*** DATA EXTRACTS Section Begins ***

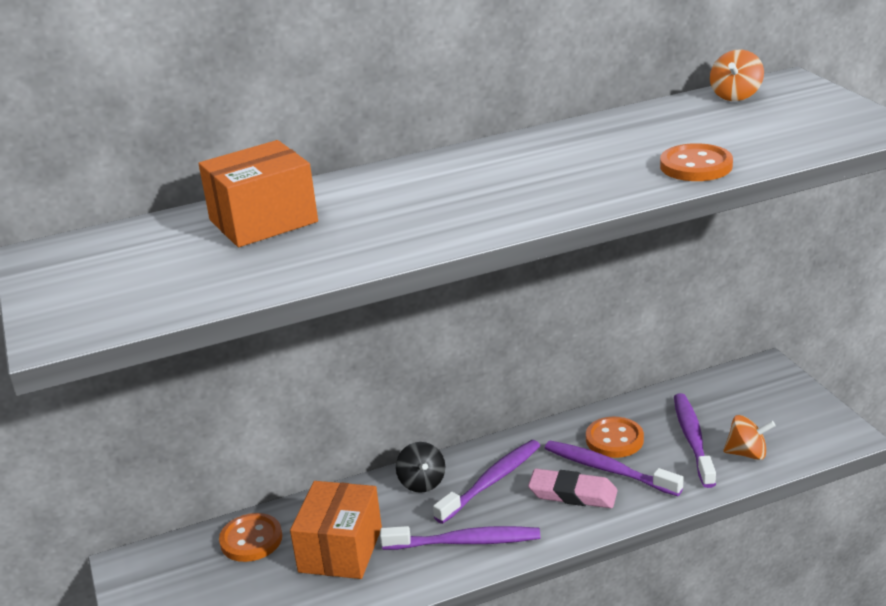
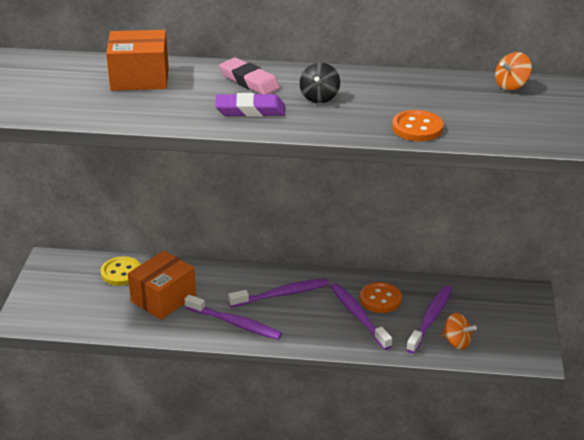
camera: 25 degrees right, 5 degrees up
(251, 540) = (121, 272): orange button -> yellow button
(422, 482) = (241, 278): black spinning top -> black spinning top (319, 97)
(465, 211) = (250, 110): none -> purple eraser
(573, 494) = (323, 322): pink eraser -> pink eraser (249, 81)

*** DATA EXTRACTS Section Ends ***
*** DATA EXTRACTS Section Begins ***

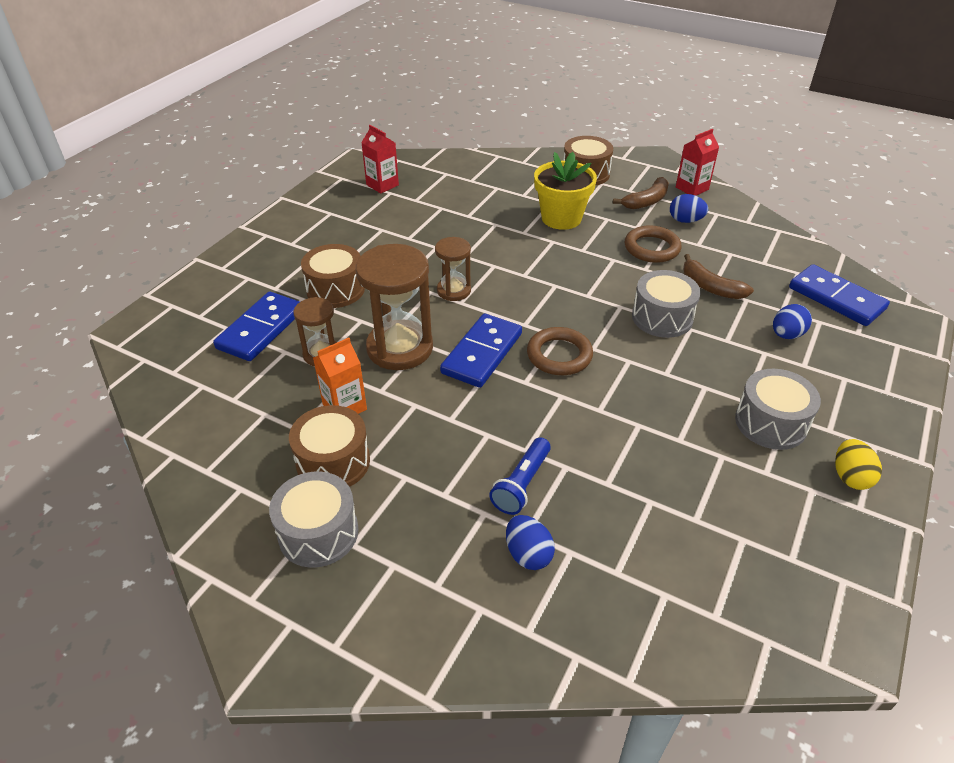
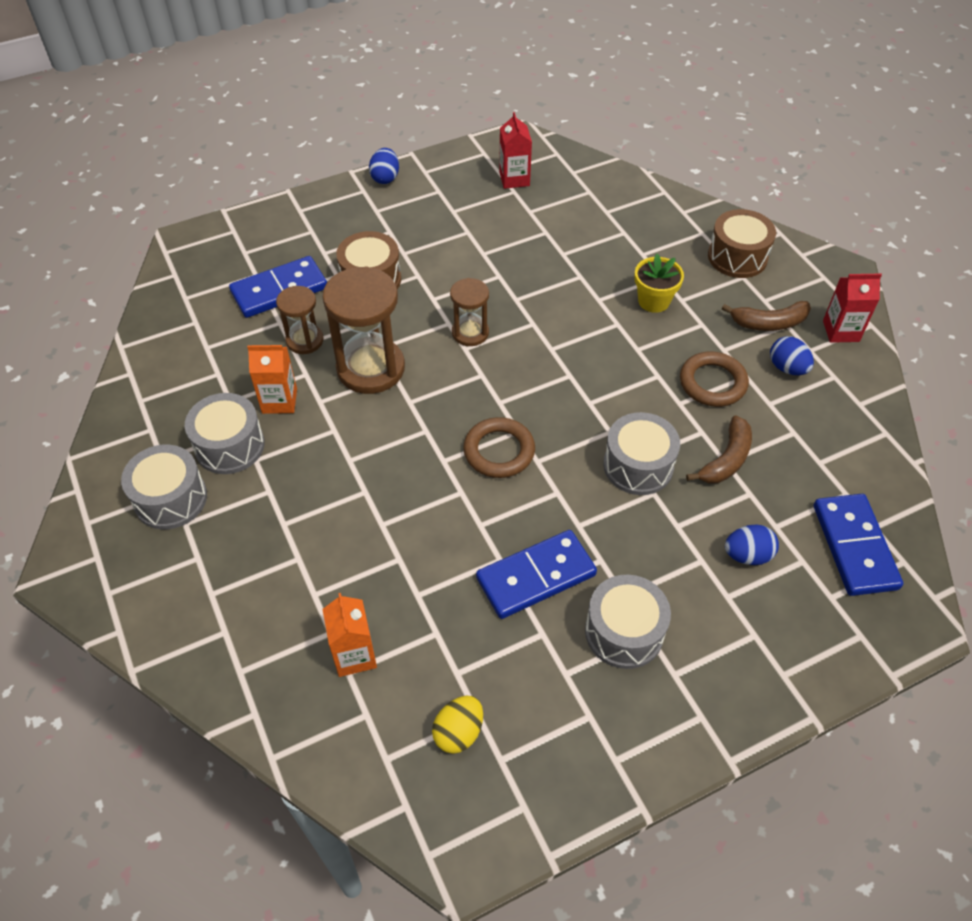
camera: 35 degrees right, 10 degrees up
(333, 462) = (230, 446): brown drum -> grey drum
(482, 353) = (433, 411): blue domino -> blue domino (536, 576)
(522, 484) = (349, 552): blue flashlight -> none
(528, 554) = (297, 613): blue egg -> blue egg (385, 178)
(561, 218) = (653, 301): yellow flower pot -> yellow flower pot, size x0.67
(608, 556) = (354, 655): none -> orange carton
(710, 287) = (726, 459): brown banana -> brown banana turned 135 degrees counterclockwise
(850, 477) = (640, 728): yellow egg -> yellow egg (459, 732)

*** DATA EXTRACTS Section Ends ***

▸ PROBLEM DETAILS
There is a line with "(528, 554) = (297, 613): blue" and a line with "(850, 477) = (640, 728): yellow" above. Copy exactly those two lines and all lines between them, with nothing else.

▸ ANSWER BELOW
(528, 554) = (297, 613): blue egg -> blue egg (385, 178)
(561, 218) = (653, 301): yellow flower pot -> yellow flower pot, size x0.67
(608, 556) = (354, 655): none -> orange carton
(710, 287) = (726, 459): brown banana -> brown banana turned 135 degrees counterclockwise
(850, 477) = (640, 728): yellow egg -> yellow egg (459, 732)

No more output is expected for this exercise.